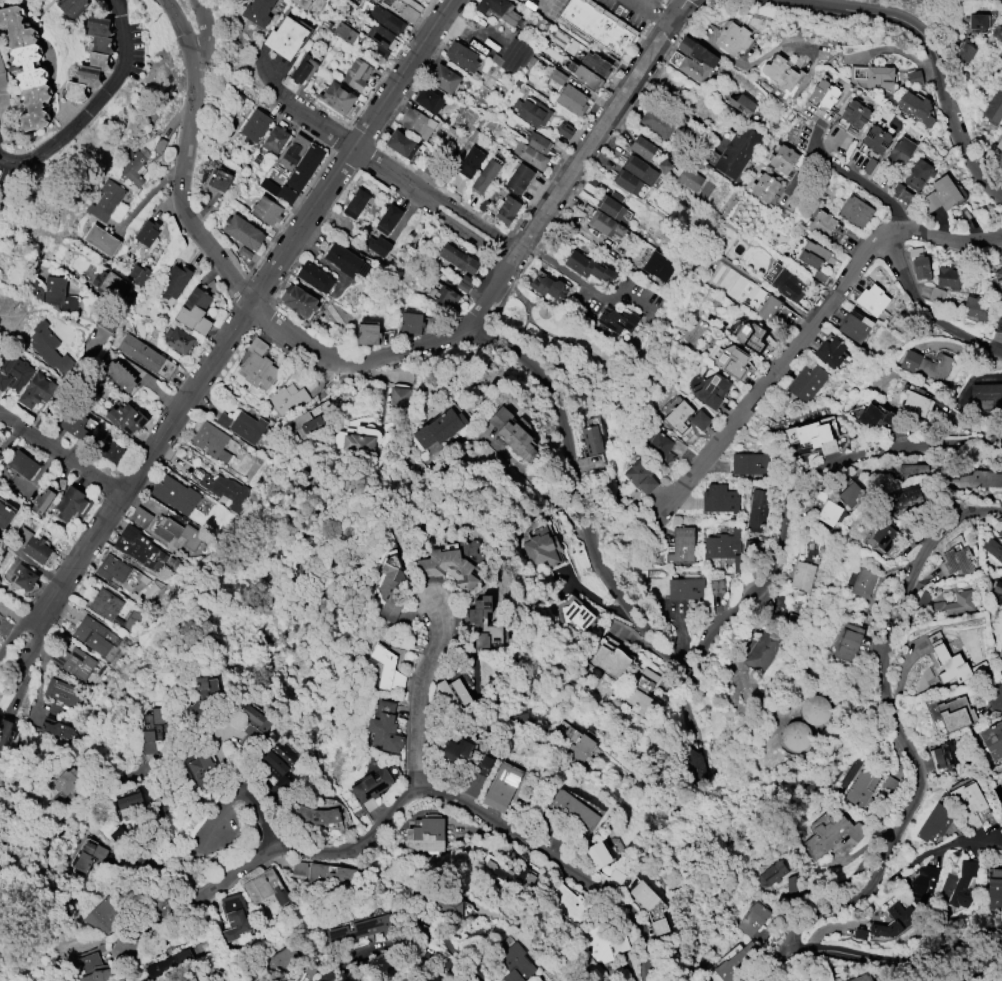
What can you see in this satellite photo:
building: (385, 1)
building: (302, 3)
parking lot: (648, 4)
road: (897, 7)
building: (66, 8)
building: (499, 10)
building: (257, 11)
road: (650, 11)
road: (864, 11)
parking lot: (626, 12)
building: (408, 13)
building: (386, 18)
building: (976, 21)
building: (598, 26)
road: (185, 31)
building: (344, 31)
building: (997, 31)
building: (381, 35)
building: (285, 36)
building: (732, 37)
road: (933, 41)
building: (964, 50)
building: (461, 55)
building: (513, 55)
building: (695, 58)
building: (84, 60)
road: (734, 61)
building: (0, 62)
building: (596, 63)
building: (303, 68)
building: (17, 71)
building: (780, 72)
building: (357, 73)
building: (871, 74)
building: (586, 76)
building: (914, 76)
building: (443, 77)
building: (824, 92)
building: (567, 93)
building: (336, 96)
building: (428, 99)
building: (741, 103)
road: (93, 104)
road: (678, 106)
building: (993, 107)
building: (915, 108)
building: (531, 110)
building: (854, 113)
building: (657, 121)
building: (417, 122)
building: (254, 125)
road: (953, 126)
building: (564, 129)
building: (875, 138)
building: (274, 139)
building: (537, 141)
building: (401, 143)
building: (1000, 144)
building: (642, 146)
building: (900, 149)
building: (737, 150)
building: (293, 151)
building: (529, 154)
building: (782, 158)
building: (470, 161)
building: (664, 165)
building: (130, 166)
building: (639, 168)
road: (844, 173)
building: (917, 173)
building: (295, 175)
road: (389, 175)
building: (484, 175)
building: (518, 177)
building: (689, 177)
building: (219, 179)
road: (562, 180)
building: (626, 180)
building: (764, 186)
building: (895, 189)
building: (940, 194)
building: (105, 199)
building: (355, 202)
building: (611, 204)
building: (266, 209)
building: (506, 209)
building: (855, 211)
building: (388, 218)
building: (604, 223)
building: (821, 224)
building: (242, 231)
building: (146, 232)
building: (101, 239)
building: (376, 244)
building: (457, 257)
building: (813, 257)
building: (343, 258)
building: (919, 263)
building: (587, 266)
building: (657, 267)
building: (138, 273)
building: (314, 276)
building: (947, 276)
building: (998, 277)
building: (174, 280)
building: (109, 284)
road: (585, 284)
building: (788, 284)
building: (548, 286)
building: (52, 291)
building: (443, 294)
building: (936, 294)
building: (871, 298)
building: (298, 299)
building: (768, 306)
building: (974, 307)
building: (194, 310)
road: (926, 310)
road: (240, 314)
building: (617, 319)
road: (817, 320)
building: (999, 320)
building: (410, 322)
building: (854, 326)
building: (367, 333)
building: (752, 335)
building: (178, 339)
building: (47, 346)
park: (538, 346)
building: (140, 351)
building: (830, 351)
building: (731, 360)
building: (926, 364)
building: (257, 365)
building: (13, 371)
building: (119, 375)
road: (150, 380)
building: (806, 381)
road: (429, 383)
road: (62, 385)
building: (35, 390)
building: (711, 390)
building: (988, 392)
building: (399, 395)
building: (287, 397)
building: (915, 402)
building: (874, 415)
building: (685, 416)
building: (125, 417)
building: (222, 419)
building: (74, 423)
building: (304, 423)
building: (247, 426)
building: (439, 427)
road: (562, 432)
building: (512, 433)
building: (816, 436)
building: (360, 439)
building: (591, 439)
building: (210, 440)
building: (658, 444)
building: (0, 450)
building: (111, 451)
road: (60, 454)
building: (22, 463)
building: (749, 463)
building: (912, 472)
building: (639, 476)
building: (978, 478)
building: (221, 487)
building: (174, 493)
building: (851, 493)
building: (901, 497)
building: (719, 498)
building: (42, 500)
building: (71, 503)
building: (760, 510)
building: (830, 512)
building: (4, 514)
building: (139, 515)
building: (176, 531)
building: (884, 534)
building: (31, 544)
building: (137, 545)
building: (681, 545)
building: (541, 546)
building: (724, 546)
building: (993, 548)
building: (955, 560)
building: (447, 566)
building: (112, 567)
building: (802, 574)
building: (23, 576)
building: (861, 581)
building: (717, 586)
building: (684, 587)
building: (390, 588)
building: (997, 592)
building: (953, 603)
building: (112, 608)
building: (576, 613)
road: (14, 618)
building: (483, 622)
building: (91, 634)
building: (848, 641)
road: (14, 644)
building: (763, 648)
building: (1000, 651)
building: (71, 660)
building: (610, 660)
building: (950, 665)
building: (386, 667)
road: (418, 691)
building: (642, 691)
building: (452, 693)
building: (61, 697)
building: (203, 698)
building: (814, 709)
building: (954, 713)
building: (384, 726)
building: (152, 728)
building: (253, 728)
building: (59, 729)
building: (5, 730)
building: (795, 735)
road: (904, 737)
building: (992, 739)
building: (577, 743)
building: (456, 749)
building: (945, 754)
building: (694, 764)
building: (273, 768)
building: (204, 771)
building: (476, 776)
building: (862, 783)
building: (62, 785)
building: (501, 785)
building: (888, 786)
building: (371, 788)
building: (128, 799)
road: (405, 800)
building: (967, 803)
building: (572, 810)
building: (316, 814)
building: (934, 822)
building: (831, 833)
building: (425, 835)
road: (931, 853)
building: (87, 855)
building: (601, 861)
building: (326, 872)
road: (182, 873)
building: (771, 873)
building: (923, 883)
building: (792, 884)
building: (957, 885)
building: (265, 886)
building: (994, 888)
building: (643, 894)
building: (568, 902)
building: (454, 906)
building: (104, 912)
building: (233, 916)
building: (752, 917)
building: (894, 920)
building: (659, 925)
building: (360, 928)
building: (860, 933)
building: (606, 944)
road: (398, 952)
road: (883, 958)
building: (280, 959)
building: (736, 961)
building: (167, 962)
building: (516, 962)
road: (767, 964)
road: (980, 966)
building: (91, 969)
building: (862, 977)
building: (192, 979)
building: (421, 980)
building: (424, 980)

◇ ◇ ◇ ◇ ◇

- [Problem] Reproduce the material exactly; omit the pictures.

- [Answer]
What can you see in this satellite photo:
building: (385, 1)
building: (302, 3)
parking lot: (648, 4)
road: (897, 7)
building: (66, 8)
building: (499, 10)
building: (257, 11)
road: (650, 11)
road: (864, 11)
parking lot: (626, 12)
building: (408, 13)
building: (386, 18)
building: (976, 21)
building: (598, 26)
road: (185, 31)
building: (344, 31)
building: (997, 31)
building: (381, 35)
building: (285, 36)
building: (732, 37)
road: (933, 41)
building: (964, 50)
building: (461, 55)
building: (513, 55)
building: (695, 58)
building: (84, 60)
road: (734, 61)
building: (0, 62)
building: (596, 63)
building: (303, 68)
building: (17, 71)
building: (780, 72)
building: (357, 73)
building: (871, 74)
building: (586, 76)
building: (914, 76)
building: (443, 77)
building: (824, 92)
building: (567, 93)
building: (336, 96)
building: (428, 99)
building: (741, 103)
road: (93, 104)
road: (678, 106)
building: (993, 107)
building: (915, 108)
building: (531, 110)
building: (854, 113)
building: (657, 121)
building: (417, 122)
building: (254, 125)
road: (953, 126)
building: (564, 129)
building: (875, 138)
building: (274, 139)
building: (537, 141)
building: (401, 143)
building: (1000, 144)
building: (642, 146)
building: (900, 149)
building: (737, 150)
building: (293, 151)
building: (529, 154)
building: (782, 158)
building: (470, 161)
building: (664, 165)
building: (130, 166)
building: (639, 168)
road: (844, 173)
building: (917, 173)
building: (295, 175)
road: (389, 175)
building: (484, 175)
building: (518, 177)
building: (689, 177)
building: (219, 179)
road: (562, 180)
building: (626, 180)
building: (764, 186)
building: (895, 189)
building: (940, 194)
building: (105, 199)
building: (355, 202)
building: (611, 204)
building: (266, 209)
building: (506, 209)
building: (855, 211)
building: (388, 218)
building: (604, 223)
building: (821, 224)
building: (242, 231)
building: (146, 232)
building: (101, 239)
building: (376, 244)
building: (457, 257)
building: (813, 257)
building: (343, 258)
building: (919, 263)
building: (587, 266)
building: (657, 267)
building: (138, 273)
building: (314, 276)
building: (947, 276)
building: (998, 277)
building: (174, 280)
building: (109, 284)
road: (585, 284)
building: (788, 284)
building: (548, 286)
building: (52, 291)
building: (443, 294)
building: (936, 294)
building: (871, 298)
building: (298, 299)
building: (768, 306)
building: (974, 307)
building: (194, 310)
road: (926, 310)
road: (240, 314)
building: (617, 319)
road: (817, 320)
building: (999, 320)
building: (410, 322)
building: (854, 326)
building: (367, 333)
building: (752, 335)
building: (178, 339)
building: (47, 346)
park: (538, 346)
building: (140, 351)
building: (830, 351)
building: (731, 360)
building: (926, 364)
building: (257, 365)
building: (13, 371)
building: (119, 375)
road: (150, 380)
building: (806, 381)
road: (429, 383)
road: (62, 385)
building: (35, 390)
building: (711, 390)
building: (988, 392)
building: (399, 395)
building: (287, 397)
building: (915, 402)
building: (874, 415)
building: (685, 416)
building: (125, 417)
building: (222, 419)
building: (74, 423)
building: (304, 423)
building: (247, 426)
building: (439, 427)
road: (562, 432)
building: (512, 433)
building: (816, 436)
building: (360, 439)
building: (591, 439)
building: (210, 440)
building: (658, 444)
building: (0, 450)
building: (111, 451)
road: (60, 454)
building: (22, 463)
building: (749, 463)
building: (912, 472)
building: (639, 476)
building: (978, 478)
building: (221, 487)
building: (174, 493)
building: (851, 493)
building: (901, 497)
building: (719, 498)
building: (42, 500)
building: (71, 503)
building: (760, 510)
building: (830, 512)
building: (4, 514)
building: (139, 515)
building: (176, 531)
building: (884, 534)
building: (31, 544)
building: (137, 545)
building: (681, 545)
building: (541, 546)
building: (724, 546)
building: (993, 548)
building: (955, 560)
building: (447, 566)
building: (112, 567)
building: (802, 574)
building: (23, 576)
building: (861, 581)
building: (717, 586)
building: (684, 587)
building: (390, 588)
building: (997, 592)
building: (953, 603)
building: (112, 608)
building: (576, 613)
road: (14, 618)
building: (483, 622)
building: (91, 634)
building: (848, 641)
road: (14, 644)
building: (763, 648)
building: (1000, 651)
building: (71, 660)
building: (610, 660)
building: (950, 665)
building: (386, 667)
road: (418, 691)
building: (642, 691)
building: (452, 693)
building: (61, 697)
building: (203, 698)
building: (814, 709)
building: (954, 713)
building: (384, 726)
building: (152, 728)
building: (253, 728)
building: (59, 729)
building: (5, 730)
building: (795, 735)
road: (904, 737)
building: (992, 739)
building: (577, 743)
building: (456, 749)
building: (945, 754)
building: (694, 764)
building: (273, 768)
building: (204, 771)
building: (476, 776)
building: (862, 783)
building: (62, 785)
building: (501, 785)
building: (888, 786)
building: (371, 788)
building: (128, 799)
road: (405, 800)
building: (967, 803)
building: (572, 810)
building: (316, 814)
building: (934, 822)
building: (831, 833)
building: (425, 835)
road: (931, 853)
building: (87, 855)
building: (601, 861)
building: (326, 872)
road: (182, 873)
building: (771, 873)
building: (923, 883)
building: (792, 884)
building: (957, 885)
building: (265, 886)
building: (994, 888)
building: (643, 894)
building: (568, 902)
building: (454, 906)
building: (104, 912)
building: (233, 916)
building: (752, 917)
building: (894, 920)
building: (659, 925)
building: (360, 928)
building: (860, 933)
building: (606, 944)
road: (398, 952)
road: (883, 958)
building: (280, 959)
building: (736, 961)
building: (167, 962)
building: (516, 962)
road: (767, 964)
road: (980, 966)
building: (91, 969)
building: (862, 977)
building: (192, 979)
building: (421, 980)
building: (424, 980)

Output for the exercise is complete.